*** Data block ***
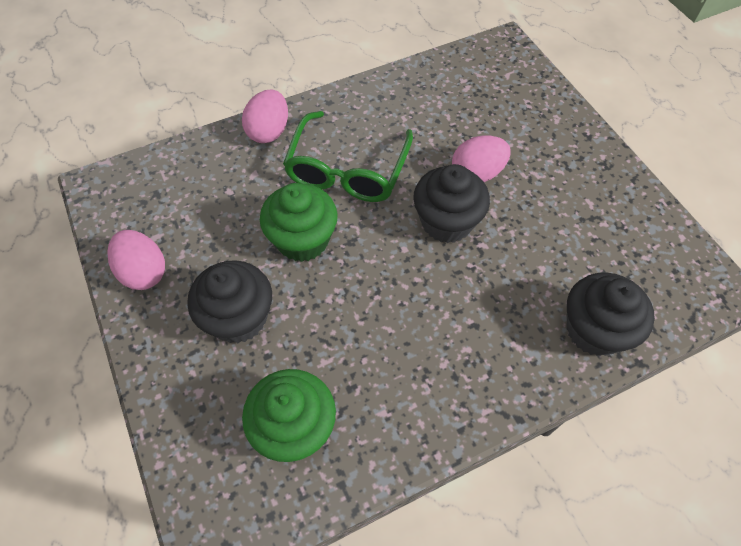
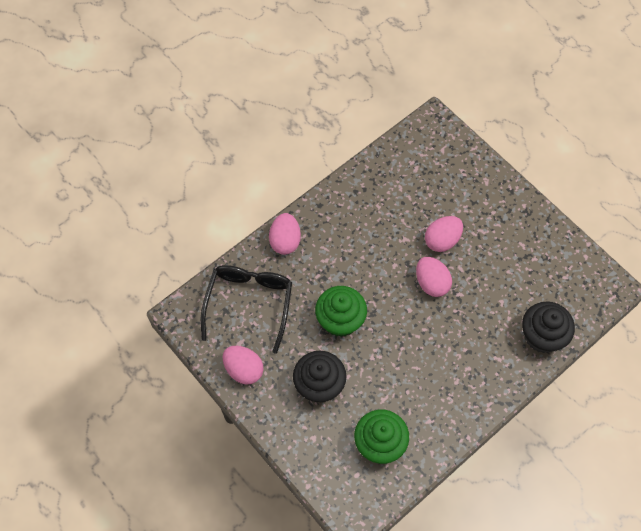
camera: 15 degrees left, 5 degrees up
(190, 192) = (249, 304): none -> black glasses
(347, 170) = (352, 259): green glasses -> none
(446, 222) = (431, 283): black cupcake -> pink egg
***
→ **Exercise prompt**
For this exercise, give the listing again exactly as written, with the pictures omitted.

→ **Output**
camera: 15 degrees left, 5 degrees up
(190, 192) = (249, 304): none -> black glasses
(347, 170) = (352, 259): green glasses -> none
(446, 222) = (431, 283): black cupcake -> pink egg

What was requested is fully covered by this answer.